> Task to complete: Which of the lines below hold "bleu"? Please return each one.
##### The input #####
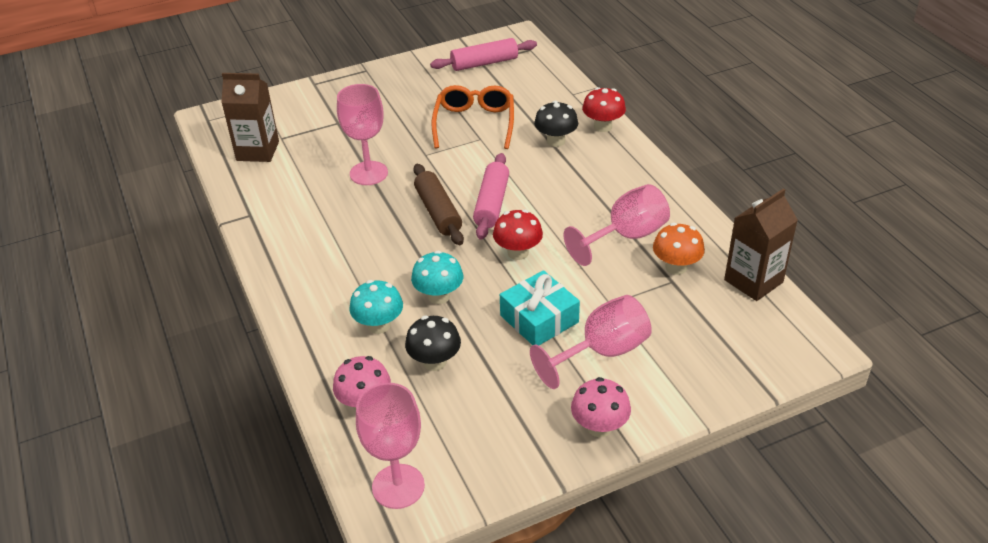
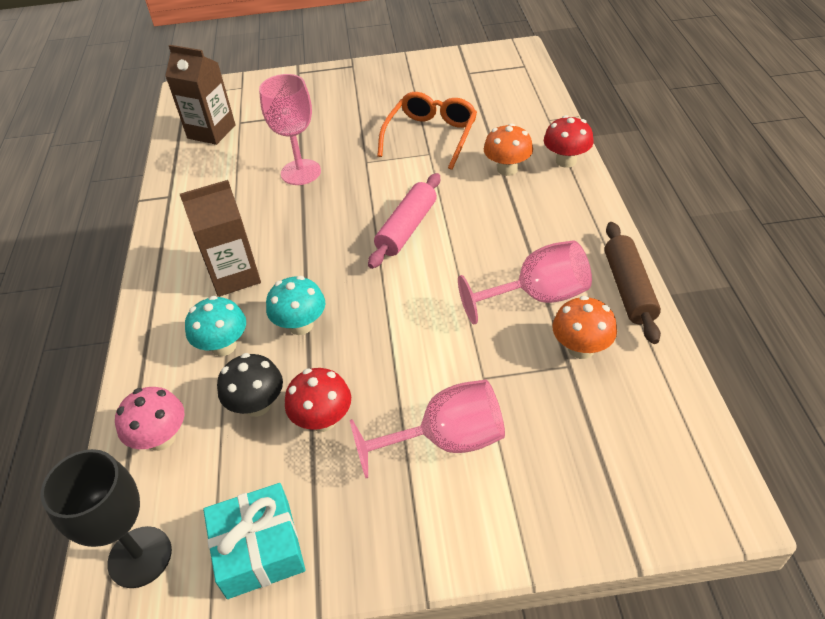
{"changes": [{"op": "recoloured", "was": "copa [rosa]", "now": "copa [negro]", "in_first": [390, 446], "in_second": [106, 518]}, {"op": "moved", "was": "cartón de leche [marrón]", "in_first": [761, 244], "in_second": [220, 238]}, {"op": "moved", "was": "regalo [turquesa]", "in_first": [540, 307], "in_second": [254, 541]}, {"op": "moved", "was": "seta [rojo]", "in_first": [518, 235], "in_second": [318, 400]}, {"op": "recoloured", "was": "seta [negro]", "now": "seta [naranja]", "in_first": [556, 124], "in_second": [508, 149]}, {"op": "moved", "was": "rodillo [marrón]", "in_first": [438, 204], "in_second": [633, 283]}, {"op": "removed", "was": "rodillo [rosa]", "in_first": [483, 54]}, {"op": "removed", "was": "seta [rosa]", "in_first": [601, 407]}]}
#####
##### The input #####
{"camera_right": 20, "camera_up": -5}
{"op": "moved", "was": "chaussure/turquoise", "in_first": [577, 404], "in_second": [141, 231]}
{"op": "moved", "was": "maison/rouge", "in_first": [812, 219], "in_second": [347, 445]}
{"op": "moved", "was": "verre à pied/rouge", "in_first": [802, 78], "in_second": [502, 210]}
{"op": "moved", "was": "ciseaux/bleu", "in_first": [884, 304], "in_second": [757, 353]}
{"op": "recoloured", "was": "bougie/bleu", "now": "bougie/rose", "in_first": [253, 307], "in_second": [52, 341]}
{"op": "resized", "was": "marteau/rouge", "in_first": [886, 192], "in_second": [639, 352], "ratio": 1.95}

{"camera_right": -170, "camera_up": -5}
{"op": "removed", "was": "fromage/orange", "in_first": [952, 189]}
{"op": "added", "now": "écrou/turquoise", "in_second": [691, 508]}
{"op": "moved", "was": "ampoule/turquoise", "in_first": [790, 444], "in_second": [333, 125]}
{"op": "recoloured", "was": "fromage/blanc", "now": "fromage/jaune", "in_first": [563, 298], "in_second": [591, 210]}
#####
> Output for this exercise:
{"op": "moved", "was": "ciseaux/bleu", "in_first": [884, 304], "in_second": [757, 353]}
{"op": "recoloured", "was": "bougie/bleu", "now": "bougie/rose", "in_first": [253, 307], "in_second": [52, 341]}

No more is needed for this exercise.